=== Source data ===
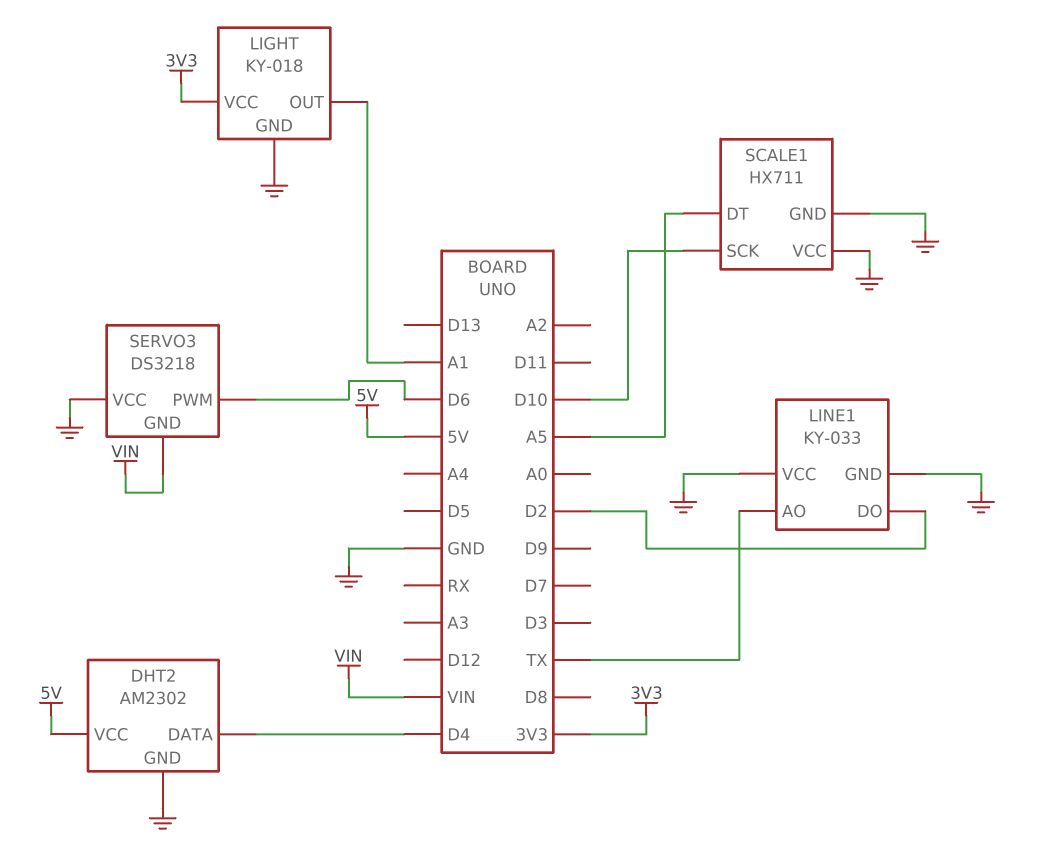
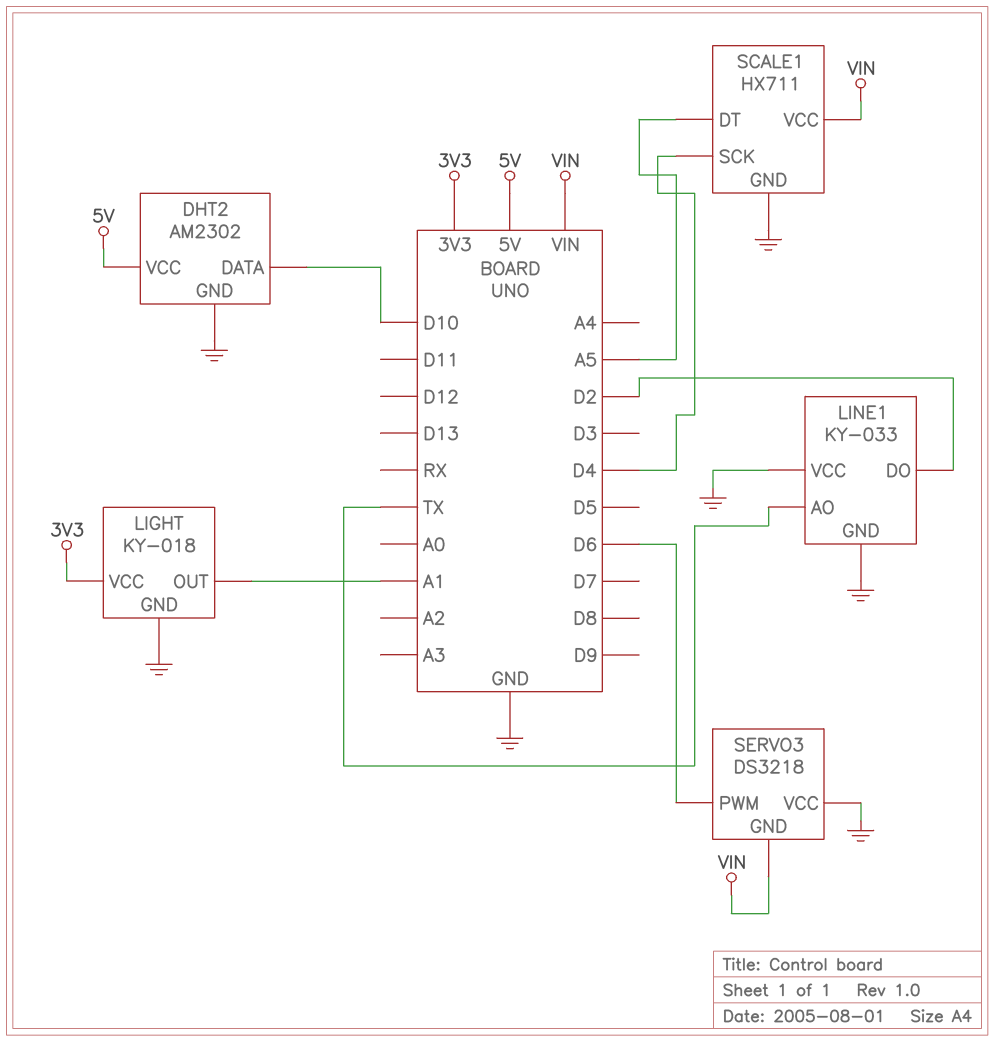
DHT2 pin DATA: D4 -> D10
SCALE1 pin SCK: D10 -> D4
SCALE1 pin VCC: GND -> VIN

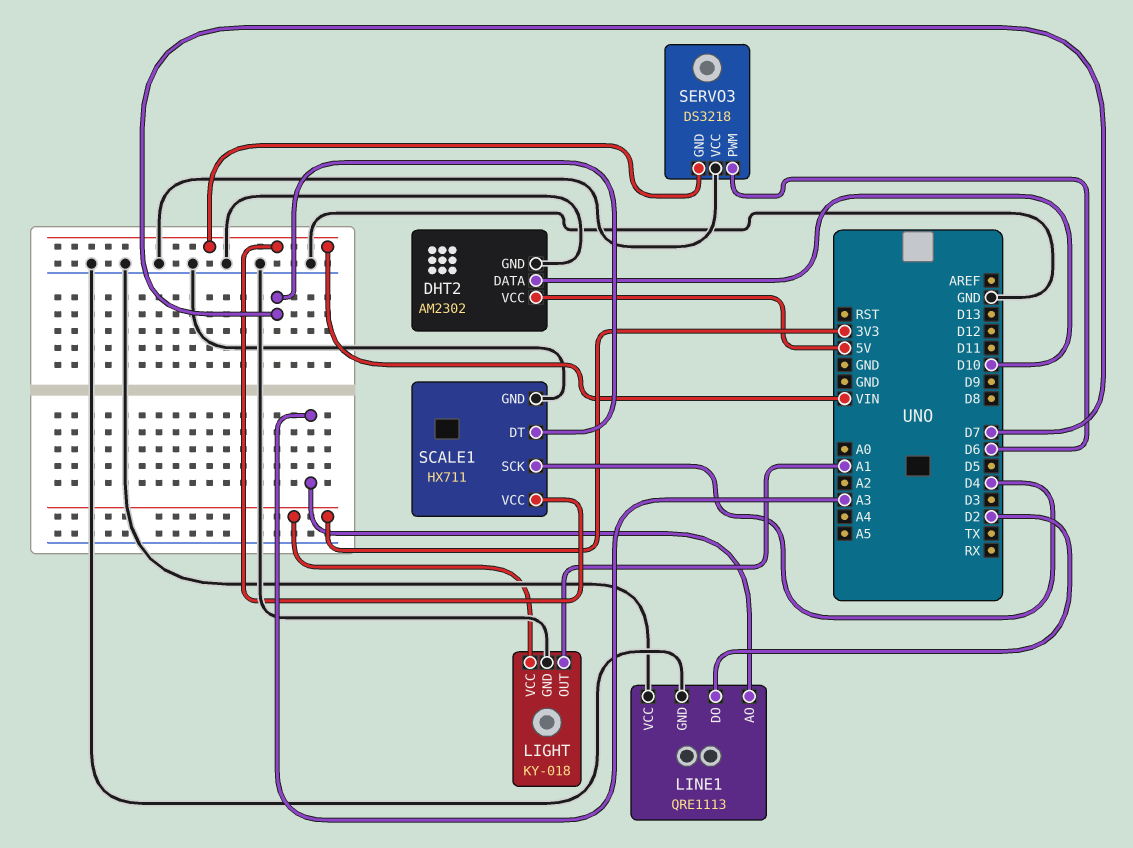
LINE1: KY-033 -> QRE1113
LINE1 pin AO: TX -> A3
SCALE1 pin DT: A5 -> D7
===
> _Instructions for the task_: Begin at the line containing "SCALE1 pin SCK: D10 -> D4" and restate exactly every line through the end of the material, skipping the pictures.

> _Completed exercise_:
SCALE1 pin SCK: D10 -> D4
SCALE1 pin VCC: GND -> VIN

LINE1: KY-033 -> QRE1113
LINE1 pin AO: TX -> A3
SCALE1 pin DT: A5 -> D7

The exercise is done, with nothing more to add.